(Frame-by-frame shape edits)
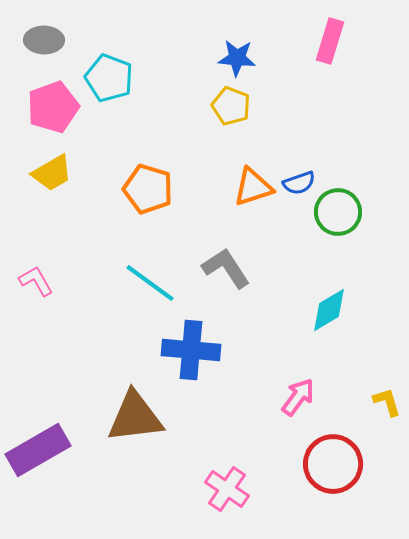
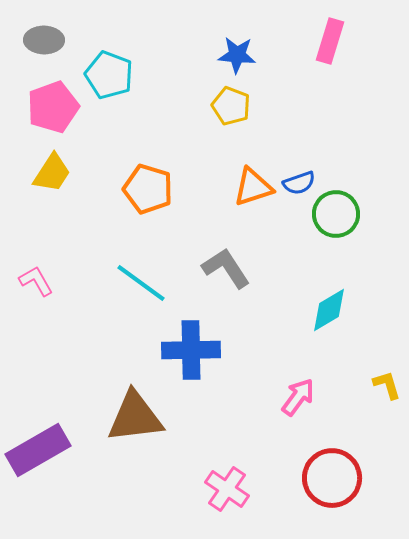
blue star: moved 3 px up
cyan pentagon: moved 3 px up
yellow trapezoid: rotated 27 degrees counterclockwise
green circle: moved 2 px left, 2 px down
cyan line: moved 9 px left
blue cross: rotated 6 degrees counterclockwise
yellow L-shape: moved 17 px up
red circle: moved 1 px left, 14 px down
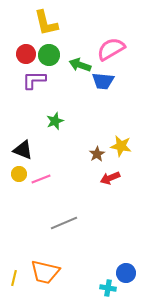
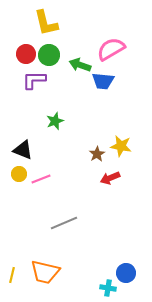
yellow line: moved 2 px left, 3 px up
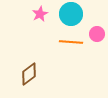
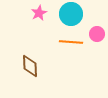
pink star: moved 1 px left, 1 px up
brown diamond: moved 1 px right, 8 px up; rotated 55 degrees counterclockwise
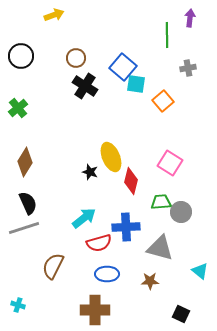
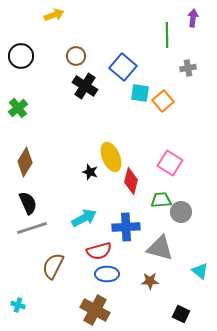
purple arrow: moved 3 px right
brown circle: moved 2 px up
cyan square: moved 4 px right, 9 px down
green trapezoid: moved 2 px up
cyan arrow: rotated 10 degrees clockwise
gray line: moved 8 px right
red semicircle: moved 8 px down
brown cross: rotated 28 degrees clockwise
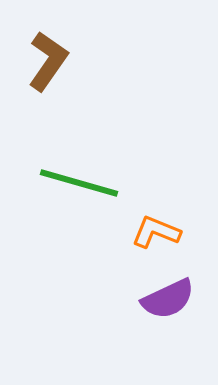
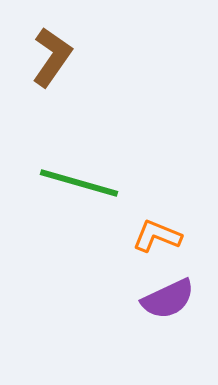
brown L-shape: moved 4 px right, 4 px up
orange L-shape: moved 1 px right, 4 px down
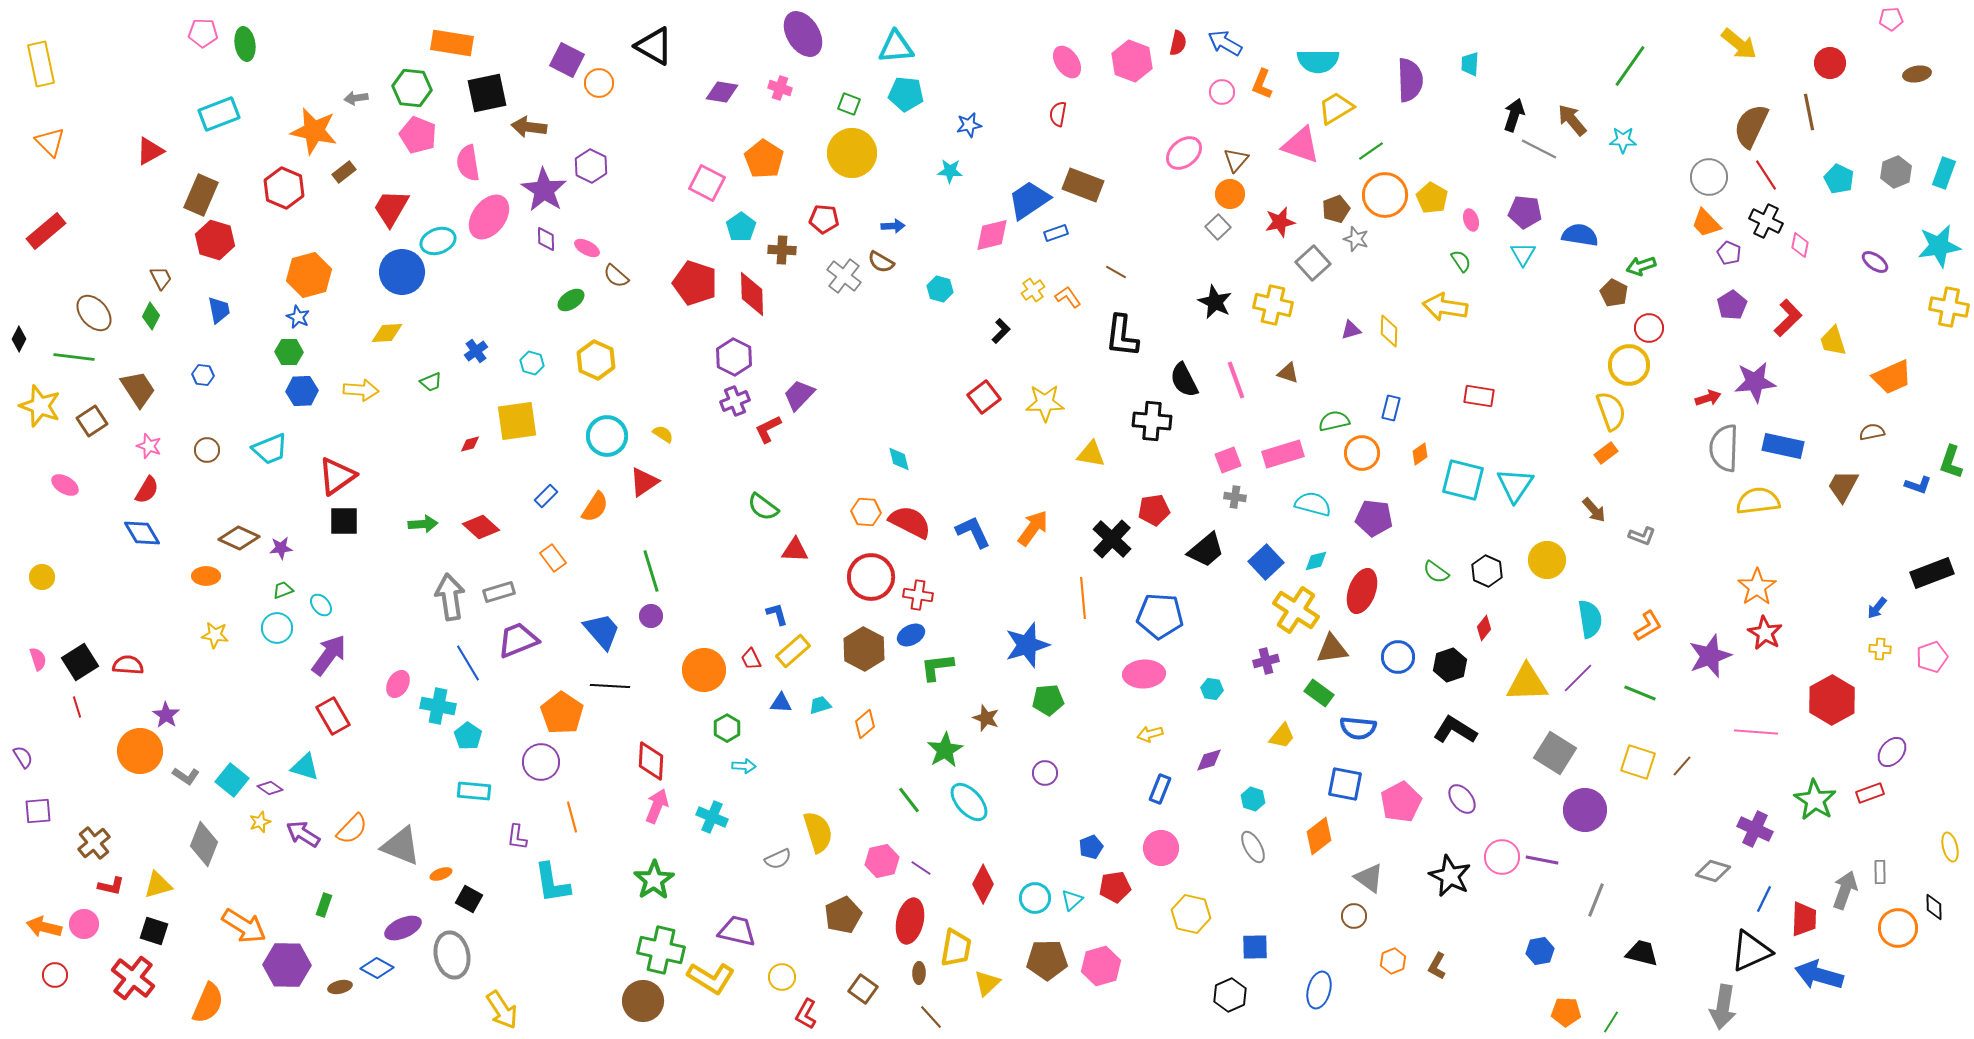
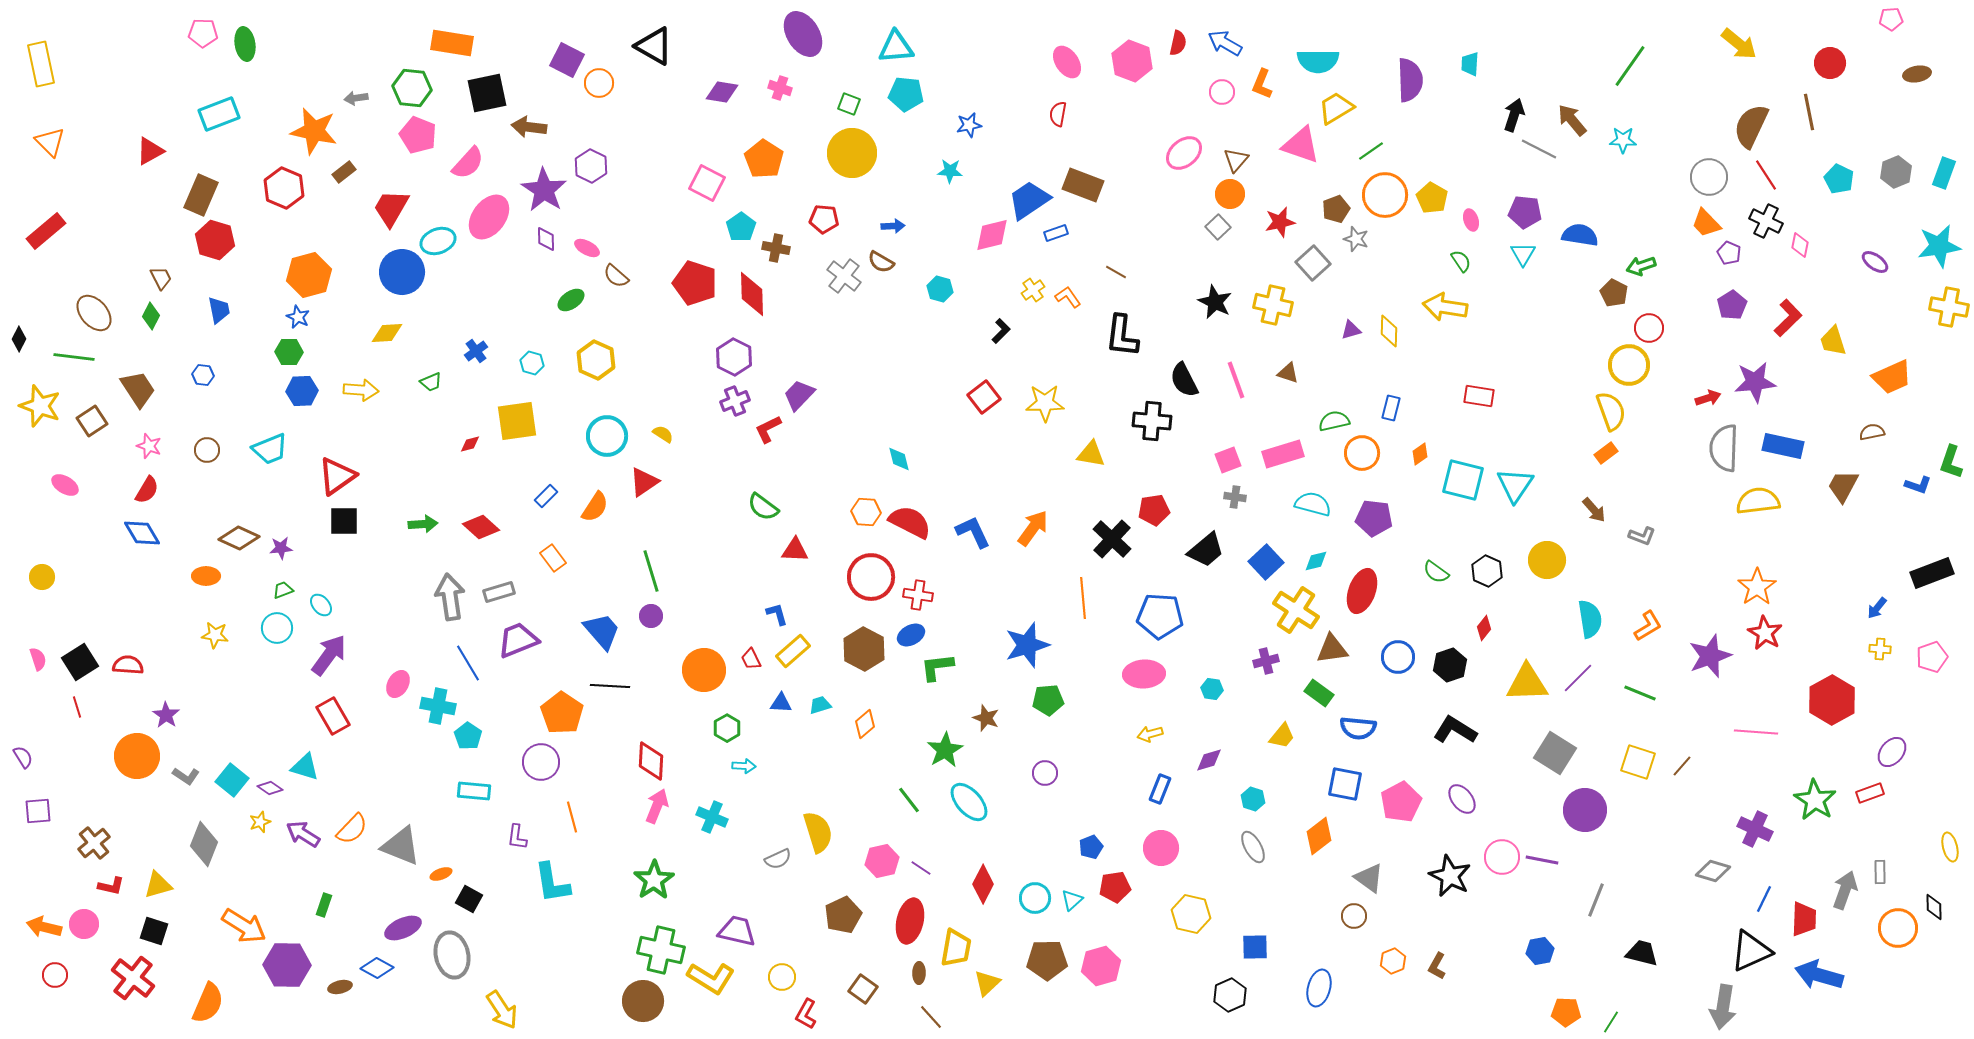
pink semicircle at (468, 163): rotated 129 degrees counterclockwise
brown cross at (782, 250): moved 6 px left, 2 px up; rotated 8 degrees clockwise
orange circle at (140, 751): moved 3 px left, 5 px down
blue ellipse at (1319, 990): moved 2 px up
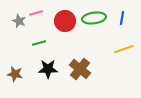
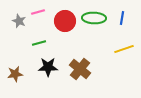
pink line: moved 2 px right, 1 px up
green ellipse: rotated 10 degrees clockwise
black star: moved 2 px up
brown star: rotated 21 degrees counterclockwise
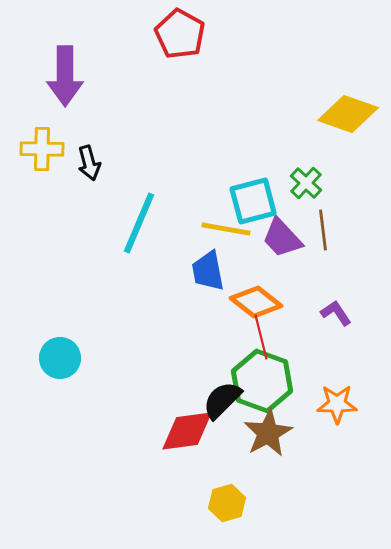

__Directions__:
What belongs in the answer is each line above from the line with "brown circle: moved 2 px up" to the line with "orange L-shape: moved 1 px right, 4 px down", inclusive, reproduced exactly and free of pictures.

__Response box__:
brown circle: moved 2 px up
cyan square: moved 4 px right, 9 px down
green trapezoid: moved 2 px up
cyan arrow: rotated 10 degrees clockwise
gray line: moved 8 px right
red semicircle: moved 8 px down
brown cross: rotated 28 degrees clockwise
brown L-shape: moved 4 px right, 4 px up
orange L-shape: moved 1 px right, 4 px down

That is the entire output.